▶ [THE REQUEST]:
Copy the following records verbatim, line for line.

---------- MATERIAL PROVIDED

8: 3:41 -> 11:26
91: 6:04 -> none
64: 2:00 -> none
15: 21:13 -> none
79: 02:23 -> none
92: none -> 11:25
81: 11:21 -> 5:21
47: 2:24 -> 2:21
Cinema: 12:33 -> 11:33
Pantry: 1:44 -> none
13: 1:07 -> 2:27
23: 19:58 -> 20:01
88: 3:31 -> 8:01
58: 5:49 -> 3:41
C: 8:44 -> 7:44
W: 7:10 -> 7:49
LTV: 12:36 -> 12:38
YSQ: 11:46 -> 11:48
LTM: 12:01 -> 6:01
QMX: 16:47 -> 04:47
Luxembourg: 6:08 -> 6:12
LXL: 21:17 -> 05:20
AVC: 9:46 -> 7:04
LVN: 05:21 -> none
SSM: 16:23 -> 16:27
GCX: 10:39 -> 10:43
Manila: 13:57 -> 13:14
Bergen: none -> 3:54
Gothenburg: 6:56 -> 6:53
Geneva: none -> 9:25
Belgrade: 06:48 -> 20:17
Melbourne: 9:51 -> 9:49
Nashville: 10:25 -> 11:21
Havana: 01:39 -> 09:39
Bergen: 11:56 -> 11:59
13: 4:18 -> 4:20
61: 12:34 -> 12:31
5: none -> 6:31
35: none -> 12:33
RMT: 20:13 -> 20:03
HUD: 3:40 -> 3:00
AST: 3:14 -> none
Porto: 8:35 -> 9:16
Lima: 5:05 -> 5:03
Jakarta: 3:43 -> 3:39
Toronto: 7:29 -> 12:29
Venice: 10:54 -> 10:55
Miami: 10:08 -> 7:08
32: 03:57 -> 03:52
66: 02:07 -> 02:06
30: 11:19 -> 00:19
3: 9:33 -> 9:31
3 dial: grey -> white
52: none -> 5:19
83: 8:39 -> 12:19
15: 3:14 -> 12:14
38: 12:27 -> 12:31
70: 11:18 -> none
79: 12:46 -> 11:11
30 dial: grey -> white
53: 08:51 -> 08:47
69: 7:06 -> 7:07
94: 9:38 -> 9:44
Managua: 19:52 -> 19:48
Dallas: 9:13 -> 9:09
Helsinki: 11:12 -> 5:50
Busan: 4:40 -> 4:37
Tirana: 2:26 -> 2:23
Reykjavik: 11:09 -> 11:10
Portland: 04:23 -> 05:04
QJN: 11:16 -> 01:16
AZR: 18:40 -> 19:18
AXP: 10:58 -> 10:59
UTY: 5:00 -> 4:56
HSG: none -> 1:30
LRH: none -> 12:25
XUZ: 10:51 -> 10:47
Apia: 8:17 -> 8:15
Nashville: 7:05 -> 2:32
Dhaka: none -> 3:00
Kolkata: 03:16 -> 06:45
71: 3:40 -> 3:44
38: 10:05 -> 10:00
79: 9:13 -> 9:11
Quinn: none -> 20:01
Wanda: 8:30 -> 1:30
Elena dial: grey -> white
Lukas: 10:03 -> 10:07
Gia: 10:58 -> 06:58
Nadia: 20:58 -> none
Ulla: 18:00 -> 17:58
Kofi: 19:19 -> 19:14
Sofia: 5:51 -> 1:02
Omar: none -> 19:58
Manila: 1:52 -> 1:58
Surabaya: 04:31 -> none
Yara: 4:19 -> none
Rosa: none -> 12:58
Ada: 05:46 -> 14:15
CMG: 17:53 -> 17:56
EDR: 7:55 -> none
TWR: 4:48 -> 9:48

--------------------

▶ [COMPLETE OUTPUT]:
8: 3:41 -> 11:26
91: 6:04 -> none
64: 2:00 -> none
15: 21:13 -> none
79: 02:23 -> none
92: none -> 11:25
81: 11:21 -> 5:21
47: 2:24 -> 2:21
Cinema: 12:33 -> 11:33
Pantry: 1:44 -> none
13: 1:07 -> 2:27
23: 19:58 -> 20:01
88: 3:31 -> 8:01
58: 5:49 -> 3:41
C: 8:44 -> 7:44
W: 7:10 -> 7:49
LTV: 12:36 -> 12:38
YSQ: 11:46 -> 11:48
LTM: 12:01 -> 6:01
QMX: 16:47 -> 04:47
Luxembourg: 6:08 -> 6:12
LXL: 21:17 -> 05:20
AVC: 9:46 -> 7:04
LVN: 05:21 -> none
SSM: 16:23 -> 16:27
GCX: 10:39 -> 10:43
Manila: 13:57 -> 13:14
Bergen: none -> 3:54
Gothenburg: 6:56 -> 6:53
Geneva: none -> 9:25
Belgrade: 06:48 -> 20:17
Melbourne: 9:51 -> 9:49
Nashville: 10:25 -> 11:21
Havana: 01:39 -> 09:39
Bergen: 11:56 -> 11:59
13: 4:18 -> 4:20
61: 12:34 -> 12:31
5: none -> 6:31
35: none -> 12:33
RMT: 20:13 -> 20:03
HUD: 3:40 -> 3:00
AST: 3:14 -> none
Porto: 8:35 -> 9:16
Lima: 5:05 -> 5:03
Jakarta: 3:43 -> 3:39
Toronto: 7:29 -> 12:29
Venice: 10:54 -> 10:55
Miami: 10:08 -> 7:08
32: 03:57 -> 03:52
66: 02:07 -> 02:06
30: 11:19 -> 00:19
3: 9:33 -> 9:31
3 dial: grey -> white
52: none -> 5:19
83: 8:39 -> 12:19
15: 3:14 -> 12:14
38: 12:27 -> 12:31
70: 11:18 -> none
79: 12:46 -> 11:11
30 dial: grey -> white
53: 08:51 -> 08:47
69: 7:06 -> 7:07
94: 9:38 -> 9:44
Managua: 19:52 -> 19:48
Dallas: 9:13 -> 9:09
Helsinki: 11:12 -> 5:50
Busan: 4:40 -> 4:37
Tirana: 2:26 -> 2:23
Reykjavik: 11:09 -> 11:10
Portland: 04:23 -> 05:04
QJN: 11:16 -> 01:16
AZR: 18:40 -> 19:18
AXP: 10:58 -> 10:59
UTY: 5:00 -> 4:56
HSG: none -> 1:30
LRH: none -> 12:25
XUZ: 10:51 -> 10:47
Apia: 8:17 -> 8:15
Nashville: 7:05 -> 2:32
Dhaka: none -> 3:00
Kolkata: 03:16 -> 06:45
71: 3:40 -> 3:44
38: 10:05 -> 10:00
79: 9:13 -> 9:11
Quinn: none -> 20:01
Wanda: 8:30 -> 1:30
Elena dial: grey -> white
Lukas: 10:03 -> 10:07
Gia: 10:58 -> 06:58
Nadia: 20:58 -> none
Ulla: 18:00 -> 17:58
Kofi: 19:19 -> 19:14
Sofia: 5:51 -> 1:02
Omar: none -> 19:58
Manila: 1:52 -> 1:58
Surabaya: 04:31 -> none
Yara: 4:19 -> none
Rosa: none -> 12:58
Ada: 05:46 -> 14:15
CMG: 17:53 -> 17:56
EDR: 7:55 -> none
TWR: 4:48 -> 9:48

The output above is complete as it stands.